[Start of Attachment]

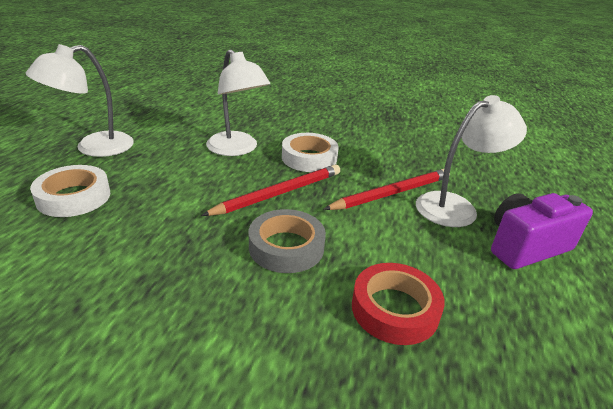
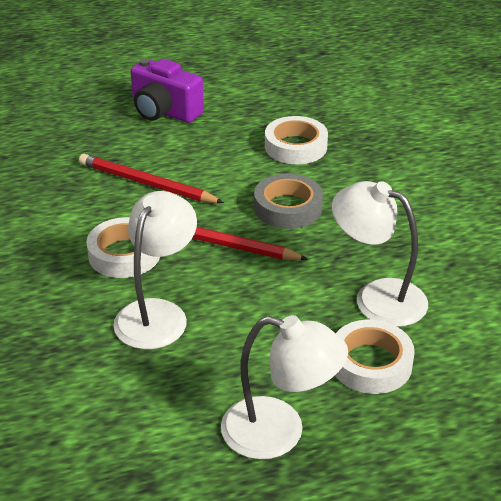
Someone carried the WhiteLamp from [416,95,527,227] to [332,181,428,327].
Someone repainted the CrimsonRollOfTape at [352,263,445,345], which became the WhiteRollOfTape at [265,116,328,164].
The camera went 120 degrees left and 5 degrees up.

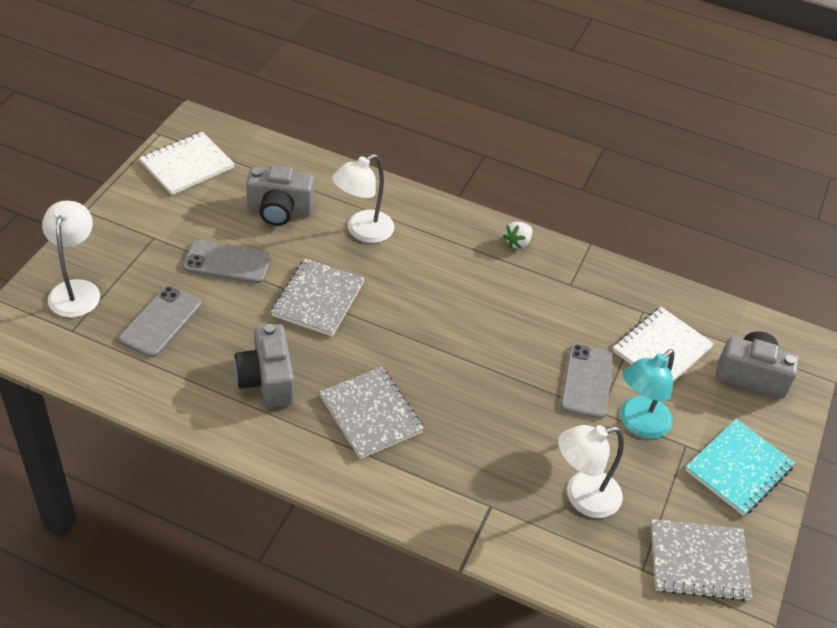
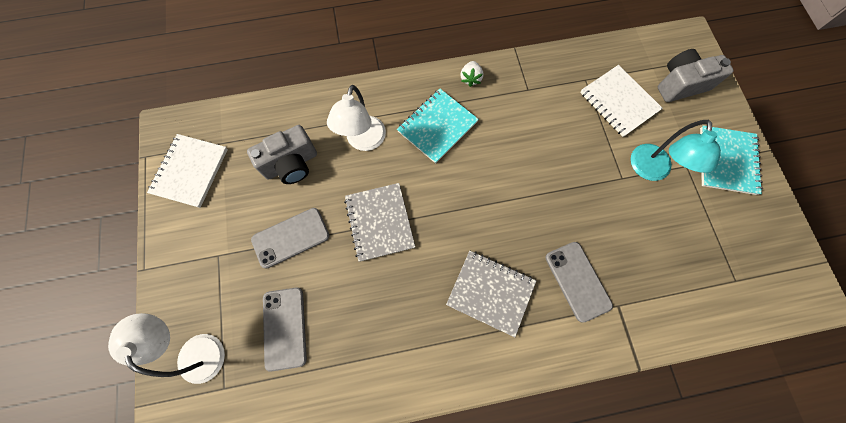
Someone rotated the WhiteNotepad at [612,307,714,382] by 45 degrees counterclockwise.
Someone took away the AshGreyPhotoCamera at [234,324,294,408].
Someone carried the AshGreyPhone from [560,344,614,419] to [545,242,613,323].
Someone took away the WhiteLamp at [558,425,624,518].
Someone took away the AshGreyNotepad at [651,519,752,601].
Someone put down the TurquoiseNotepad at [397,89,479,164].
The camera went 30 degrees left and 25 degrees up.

[End of Attachment]

Return the material exactly as given above, picture-free.

Finished exercise:
Someone carried the WhiteLamp from [416,95,527,227] to [332,181,428,327].
Someone repainted the CrimsonRollOfTape at [352,263,445,345], which became the WhiteRollOfTape at [265,116,328,164].
The camera went 120 degrees left and 5 degrees up.

Someone rotated the WhiteNotepad at [612,307,714,382] by 45 degrees counterclockwise.
Someone took away the AshGreyPhotoCamera at [234,324,294,408].
Someone carried the AshGreyPhone from [560,344,614,419] to [545,242,613,323].
Someone took away the WhiteLamp at [558,425,624,518].
Someone took away the AshGreyNotepad at [651,519,752,601].
Someone put down the TurquoiseNotepad at [397,89,479,164].
The camera went 30 degrees left and 25 degrees up.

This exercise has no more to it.